— TASK DIRECTIONS —
For this exercise, reproduce the entries below exactly, but only from the line containing "pos1: [264, 334, 371, 366]" through the line containing "before: imbryk [biały]", both included.

— DATASET —
________________________

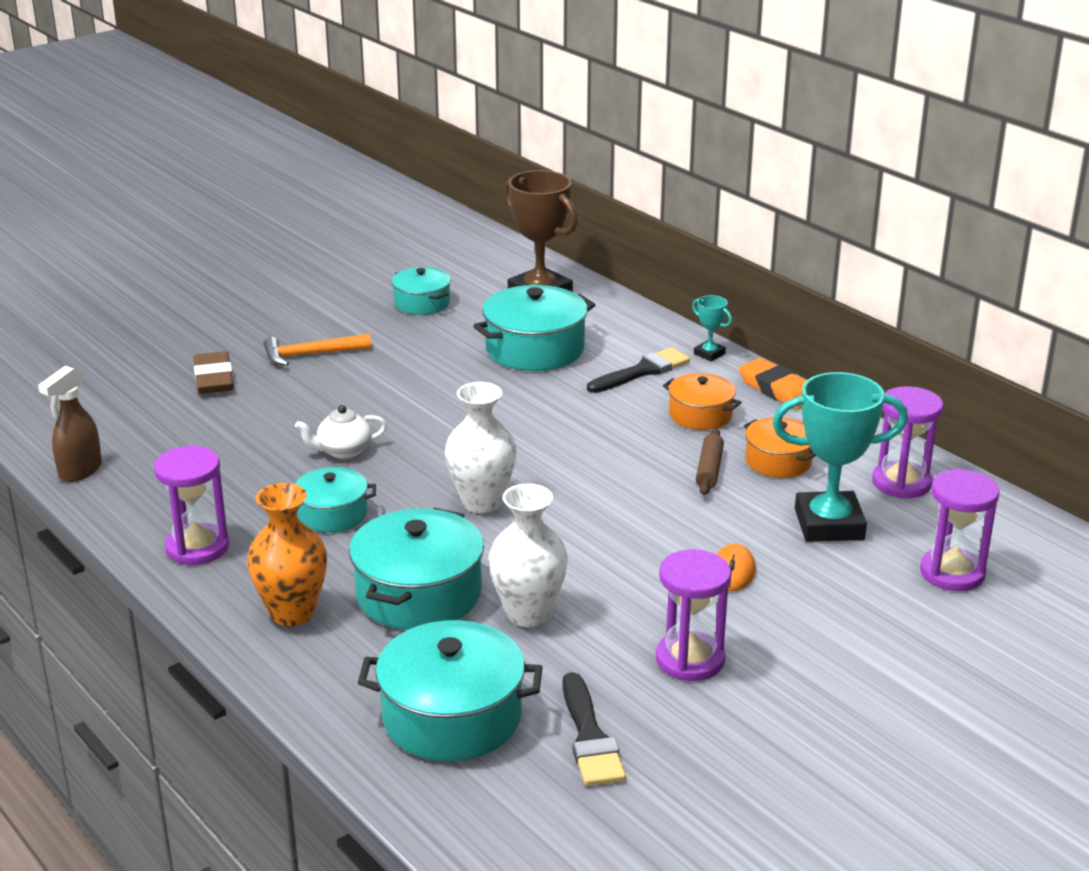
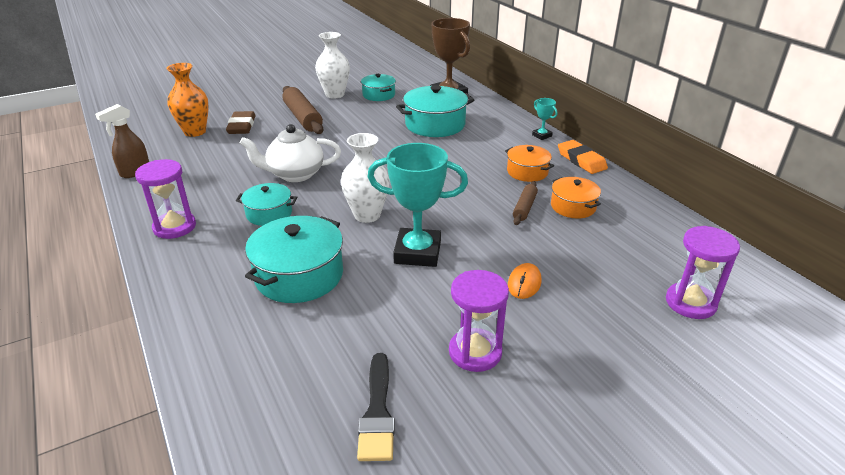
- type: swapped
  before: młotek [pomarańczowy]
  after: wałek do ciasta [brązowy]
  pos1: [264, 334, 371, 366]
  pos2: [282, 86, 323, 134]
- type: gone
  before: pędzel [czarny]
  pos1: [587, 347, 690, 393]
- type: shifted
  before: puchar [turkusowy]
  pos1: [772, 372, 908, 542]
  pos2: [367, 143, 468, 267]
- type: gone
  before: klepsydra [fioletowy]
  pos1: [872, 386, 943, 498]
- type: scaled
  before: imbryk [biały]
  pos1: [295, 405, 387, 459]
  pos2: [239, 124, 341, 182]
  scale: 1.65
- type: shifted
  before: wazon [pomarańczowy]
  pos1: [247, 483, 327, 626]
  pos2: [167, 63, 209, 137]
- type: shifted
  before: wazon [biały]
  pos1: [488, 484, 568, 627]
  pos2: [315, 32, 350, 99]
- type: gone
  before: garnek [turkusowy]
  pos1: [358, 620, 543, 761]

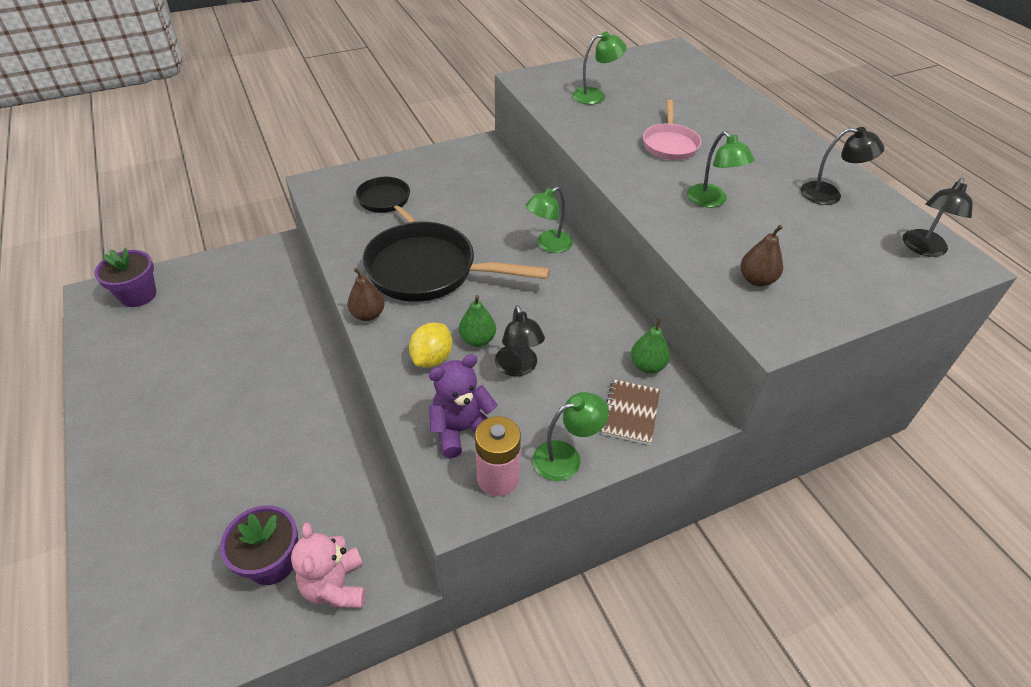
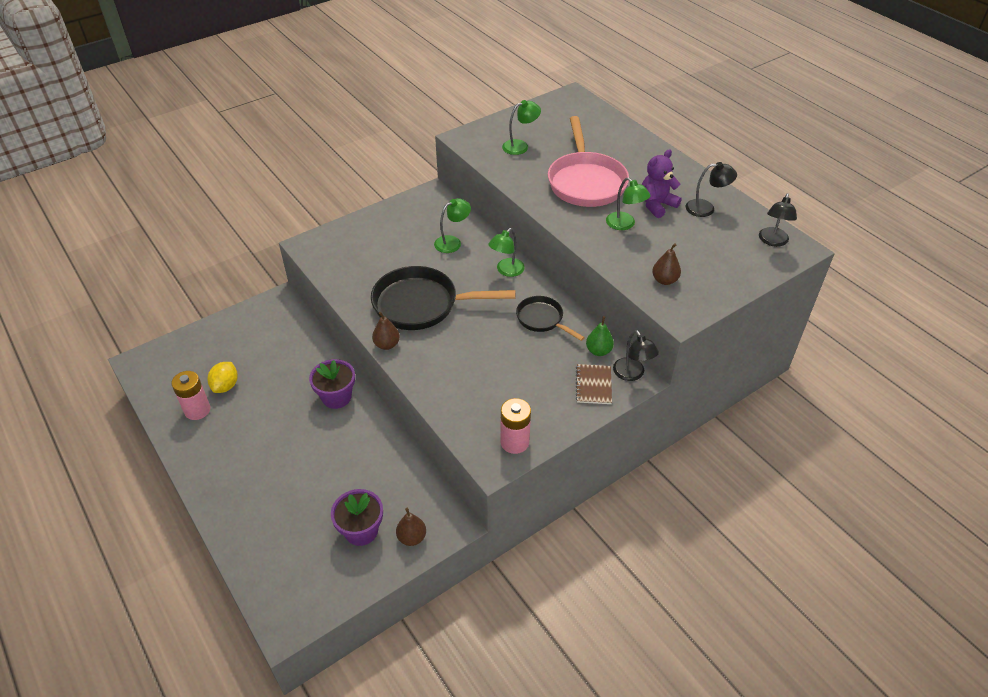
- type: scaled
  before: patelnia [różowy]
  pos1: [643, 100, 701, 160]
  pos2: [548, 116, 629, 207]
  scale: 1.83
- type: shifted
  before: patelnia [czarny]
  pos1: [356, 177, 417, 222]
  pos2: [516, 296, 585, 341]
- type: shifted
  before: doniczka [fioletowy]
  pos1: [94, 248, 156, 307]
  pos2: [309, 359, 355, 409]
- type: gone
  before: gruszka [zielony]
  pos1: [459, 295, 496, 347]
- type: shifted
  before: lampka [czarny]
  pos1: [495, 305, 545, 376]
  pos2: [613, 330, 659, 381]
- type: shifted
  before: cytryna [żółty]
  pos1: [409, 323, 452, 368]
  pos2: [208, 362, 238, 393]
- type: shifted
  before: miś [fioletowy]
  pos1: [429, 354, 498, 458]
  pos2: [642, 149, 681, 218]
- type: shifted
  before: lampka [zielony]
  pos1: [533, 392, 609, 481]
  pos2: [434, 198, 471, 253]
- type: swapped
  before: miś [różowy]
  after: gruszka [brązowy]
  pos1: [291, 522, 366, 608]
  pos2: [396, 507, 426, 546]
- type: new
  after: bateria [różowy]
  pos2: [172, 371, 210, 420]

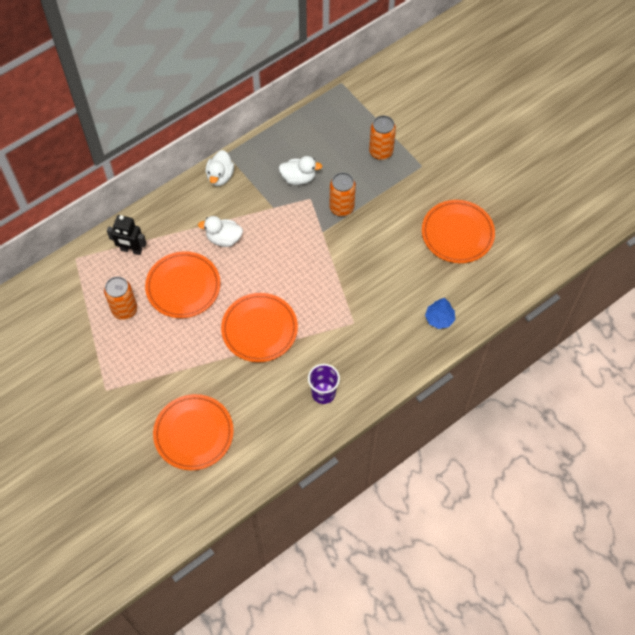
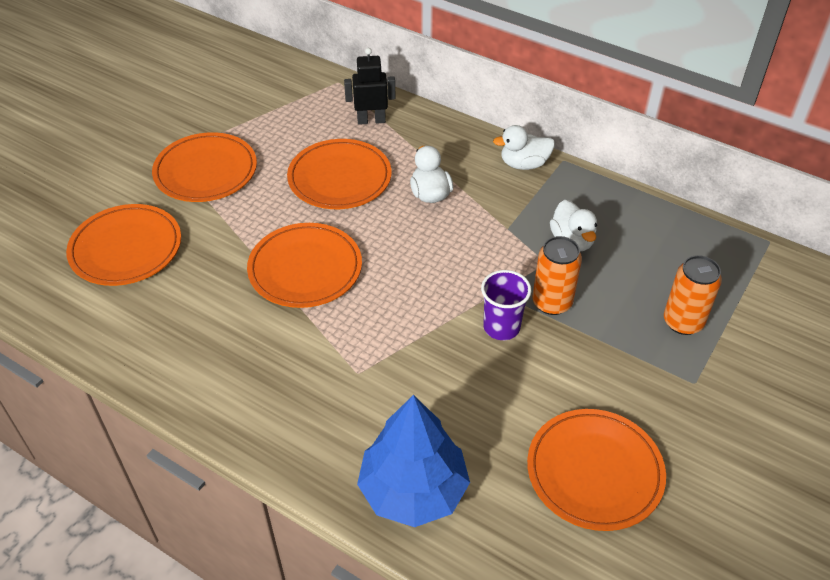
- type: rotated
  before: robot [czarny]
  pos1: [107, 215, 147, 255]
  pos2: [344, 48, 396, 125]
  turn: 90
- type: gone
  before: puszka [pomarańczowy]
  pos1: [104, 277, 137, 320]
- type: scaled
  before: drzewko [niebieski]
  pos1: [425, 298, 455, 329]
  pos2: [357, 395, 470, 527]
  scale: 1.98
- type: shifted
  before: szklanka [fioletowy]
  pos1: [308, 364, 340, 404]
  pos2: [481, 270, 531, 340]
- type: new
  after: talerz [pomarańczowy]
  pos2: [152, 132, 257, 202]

________________________

— ANSWER AREA —
  pos1: [264, 334, 371, 366]
  pos2: [282, 86, 323, 134]
- type: gone
  before: pędzel [czarny]
  pos1: [587, 347, 690, 393]
- type: shifted
  before: puchar [turkusowy]
  pos1: [772, 372, 908, 542]
  pos2: [367, 143, 468, 267]
- type: gone
  before: klepsydra [fioletowy]
  pos1: [872, 386, 943, 498]
- type: scaled
  before: imbryk [biały]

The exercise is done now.